Records for this task:
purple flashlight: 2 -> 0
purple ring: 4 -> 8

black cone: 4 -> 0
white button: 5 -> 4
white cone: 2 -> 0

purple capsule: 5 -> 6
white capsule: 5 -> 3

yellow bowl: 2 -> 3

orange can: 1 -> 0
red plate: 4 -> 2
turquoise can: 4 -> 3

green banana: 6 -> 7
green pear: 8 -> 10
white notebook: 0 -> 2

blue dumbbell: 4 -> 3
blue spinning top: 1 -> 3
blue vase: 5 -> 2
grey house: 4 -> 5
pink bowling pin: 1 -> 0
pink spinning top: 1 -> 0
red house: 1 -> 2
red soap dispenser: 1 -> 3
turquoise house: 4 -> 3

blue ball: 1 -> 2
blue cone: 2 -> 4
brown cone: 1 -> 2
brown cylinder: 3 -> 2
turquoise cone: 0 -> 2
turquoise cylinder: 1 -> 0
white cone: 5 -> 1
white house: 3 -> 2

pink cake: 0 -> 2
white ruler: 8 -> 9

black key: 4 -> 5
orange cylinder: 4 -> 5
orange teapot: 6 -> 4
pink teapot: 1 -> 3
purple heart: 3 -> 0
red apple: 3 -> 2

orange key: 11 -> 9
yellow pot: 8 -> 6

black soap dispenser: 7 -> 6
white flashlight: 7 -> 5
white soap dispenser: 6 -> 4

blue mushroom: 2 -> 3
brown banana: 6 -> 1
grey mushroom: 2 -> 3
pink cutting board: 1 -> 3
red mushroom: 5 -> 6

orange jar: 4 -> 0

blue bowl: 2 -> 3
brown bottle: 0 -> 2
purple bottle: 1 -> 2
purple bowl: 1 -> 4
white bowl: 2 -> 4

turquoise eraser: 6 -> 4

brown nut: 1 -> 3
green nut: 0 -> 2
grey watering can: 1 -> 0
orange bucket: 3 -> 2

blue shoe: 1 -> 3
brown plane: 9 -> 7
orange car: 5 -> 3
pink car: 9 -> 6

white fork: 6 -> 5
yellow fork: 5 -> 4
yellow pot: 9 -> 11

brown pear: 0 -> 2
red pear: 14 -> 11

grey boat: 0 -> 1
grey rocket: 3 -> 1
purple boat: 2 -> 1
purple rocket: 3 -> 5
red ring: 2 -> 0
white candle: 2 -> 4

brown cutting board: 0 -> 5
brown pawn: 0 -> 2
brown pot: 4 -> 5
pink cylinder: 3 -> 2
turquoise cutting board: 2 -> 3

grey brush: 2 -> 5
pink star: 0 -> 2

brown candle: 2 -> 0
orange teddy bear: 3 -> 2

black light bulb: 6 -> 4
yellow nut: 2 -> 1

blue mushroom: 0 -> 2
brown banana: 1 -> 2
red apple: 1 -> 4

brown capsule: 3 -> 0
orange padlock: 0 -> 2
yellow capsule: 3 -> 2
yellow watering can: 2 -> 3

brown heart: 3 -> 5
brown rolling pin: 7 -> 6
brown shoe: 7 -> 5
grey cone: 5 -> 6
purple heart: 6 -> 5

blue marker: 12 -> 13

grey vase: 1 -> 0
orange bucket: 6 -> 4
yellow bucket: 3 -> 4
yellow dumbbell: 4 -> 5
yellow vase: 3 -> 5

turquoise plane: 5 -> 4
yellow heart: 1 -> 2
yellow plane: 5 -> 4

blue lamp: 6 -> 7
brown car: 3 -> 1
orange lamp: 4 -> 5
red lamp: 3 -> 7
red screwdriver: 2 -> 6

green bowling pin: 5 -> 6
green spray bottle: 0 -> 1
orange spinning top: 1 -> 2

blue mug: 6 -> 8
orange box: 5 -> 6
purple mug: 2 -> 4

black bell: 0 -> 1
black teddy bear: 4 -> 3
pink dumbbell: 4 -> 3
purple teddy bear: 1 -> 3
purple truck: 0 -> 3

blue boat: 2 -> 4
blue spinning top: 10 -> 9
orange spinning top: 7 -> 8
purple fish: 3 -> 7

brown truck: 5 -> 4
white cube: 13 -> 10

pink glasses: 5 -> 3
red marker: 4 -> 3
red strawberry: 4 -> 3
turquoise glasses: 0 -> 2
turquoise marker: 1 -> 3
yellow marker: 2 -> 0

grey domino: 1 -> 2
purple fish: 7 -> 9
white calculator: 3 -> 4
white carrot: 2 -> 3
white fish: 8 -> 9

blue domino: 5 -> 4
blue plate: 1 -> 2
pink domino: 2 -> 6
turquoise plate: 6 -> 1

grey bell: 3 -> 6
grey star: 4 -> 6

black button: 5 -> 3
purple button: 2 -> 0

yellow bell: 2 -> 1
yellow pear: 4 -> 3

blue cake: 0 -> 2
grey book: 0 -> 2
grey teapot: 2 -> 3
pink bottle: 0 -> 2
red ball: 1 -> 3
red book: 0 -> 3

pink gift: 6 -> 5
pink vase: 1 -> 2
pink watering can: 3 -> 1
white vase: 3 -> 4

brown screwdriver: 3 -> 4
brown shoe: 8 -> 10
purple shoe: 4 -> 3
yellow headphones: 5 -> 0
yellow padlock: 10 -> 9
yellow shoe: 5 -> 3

What you have to do:
From the line containing "yellow bucket: 3 -> 4" to the final line above, output everything. Change nothing and add nothing.

Result of this exercise:
yellow bucket: 3 -> 4
yellow dumbbell: 4 -> 5
yellow vase: 3 -> 5

turquoise plane: 5 -> 4
yellow heart: 1 -> 2
yellow plane: 5 -> 4

blue lamp: 6 -> 7
brown car: 3 -> 1
orange lamp: 4 -> 5
red lamp: 3 -> 7
red screwdriver: 2 -> 6

green bowling pin: 5 -> 6
green spray bottle: 0 -> 1
orange spinning top: 1 -> 2

blue mug: 6 -> 8
orange box: 5 -> 6
purple mug: 2 -> 4

black bell: 0 -> 1
black teddy bear: 4 -> 3
pink dumbbell: 4 -> 3
purple teddy bear: 1 -> 3
purple truck: 0 -> 3

blue boat: 2 -> 4
blue spinning top: 10 -> 9
orange spinning top: 7 -> 8
purple fish: 3 -> 7

brown truck: 5 -> 4
white cube: 13 -> 10

pink glasses: 5 -> 3
red marker: 4 -> 3
red strawberry: 4 -> 3
turquoise glasses: 0 -> 2
turquoise marker: 1 -> 3
yellow marker: 2 -> 0

grey domino: 1 -> 2
purple fish: 7 -> 9
white calculator: 3 -> 4
white carrot: 2 -> 3
white fish: 8 -> 9

blue domino: 5 -> 4
blue plate: 1 -> 2
pink domino: 2 -> 6
turquoise plate: 6 -> 1

grey bell: 3 -> 6
grey star: 4 -> 6

black button: 5 -> 3
purple button: 2 -> 0

yellow bell: 2 -> 1
yellow pear: 4 -> 3

blue cake: 0 -> 2
grey book: 0 -> 2
grey teapot: 2 -> 3
pink bottle: 0 -> 2
red ball: 1 -> 3
red book: 0 -> 3

pink gift: 6 -> 5
pink vase: 1 -> 2
pink watering can: 3 -> 1
white vase: 3 -> 4

brown screwdriver: 3 -> 4
brown shoe: 8 -> 10
purple shoe: 4 -> 3
yellow headphones: 5 -> 0
yellow padlock: 10 -> 9
yellow shoe: 5 -> 3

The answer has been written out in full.